Instructions to follow: This exercise calls for every line of the data below with the string "orange" in it.

Data records:
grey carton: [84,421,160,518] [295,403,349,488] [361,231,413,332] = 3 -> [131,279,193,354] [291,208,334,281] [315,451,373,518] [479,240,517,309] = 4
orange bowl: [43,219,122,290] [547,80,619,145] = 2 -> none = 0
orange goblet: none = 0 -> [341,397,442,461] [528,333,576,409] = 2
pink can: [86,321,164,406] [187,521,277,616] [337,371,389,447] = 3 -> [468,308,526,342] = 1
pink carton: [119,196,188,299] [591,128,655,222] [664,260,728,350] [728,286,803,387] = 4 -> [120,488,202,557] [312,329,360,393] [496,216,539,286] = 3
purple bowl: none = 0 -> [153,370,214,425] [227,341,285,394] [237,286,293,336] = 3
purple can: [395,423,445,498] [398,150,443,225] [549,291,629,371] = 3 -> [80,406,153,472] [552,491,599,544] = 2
* * *
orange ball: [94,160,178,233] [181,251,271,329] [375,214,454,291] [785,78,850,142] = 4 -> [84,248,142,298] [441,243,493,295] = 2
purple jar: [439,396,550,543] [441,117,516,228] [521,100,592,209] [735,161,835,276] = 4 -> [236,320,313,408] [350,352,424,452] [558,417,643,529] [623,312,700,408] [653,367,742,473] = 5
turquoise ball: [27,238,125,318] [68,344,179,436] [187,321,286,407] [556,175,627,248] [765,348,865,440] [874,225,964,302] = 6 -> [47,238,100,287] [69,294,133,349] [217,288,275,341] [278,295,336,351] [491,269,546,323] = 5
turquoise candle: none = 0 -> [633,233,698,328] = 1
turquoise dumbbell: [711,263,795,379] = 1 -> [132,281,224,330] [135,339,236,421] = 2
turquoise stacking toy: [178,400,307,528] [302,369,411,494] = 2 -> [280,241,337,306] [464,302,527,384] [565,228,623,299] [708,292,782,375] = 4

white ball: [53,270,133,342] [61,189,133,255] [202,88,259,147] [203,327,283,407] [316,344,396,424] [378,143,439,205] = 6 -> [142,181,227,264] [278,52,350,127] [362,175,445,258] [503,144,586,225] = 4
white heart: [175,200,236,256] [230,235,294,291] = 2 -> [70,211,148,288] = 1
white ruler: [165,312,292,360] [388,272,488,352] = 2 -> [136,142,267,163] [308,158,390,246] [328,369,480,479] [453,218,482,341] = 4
==
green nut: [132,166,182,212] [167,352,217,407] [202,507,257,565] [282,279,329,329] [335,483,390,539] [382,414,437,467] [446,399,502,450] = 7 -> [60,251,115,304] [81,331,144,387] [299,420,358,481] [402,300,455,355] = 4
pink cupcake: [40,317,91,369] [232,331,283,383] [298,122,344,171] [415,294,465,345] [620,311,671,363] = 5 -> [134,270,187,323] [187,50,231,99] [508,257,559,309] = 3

Written response:
orange bowl: [43,219,122,290] [547,80,619,145] = 2 -> none = 0
orange goblet: none = 0 -> [341,397,442,461] [528,333,576,409] = 2
orange ball: [94,160,178,233] [181,251,271,329] [375,214,454,291] [785,78,850,142] = 4 -> [84,248,142,298] [441,243,493,295] = 2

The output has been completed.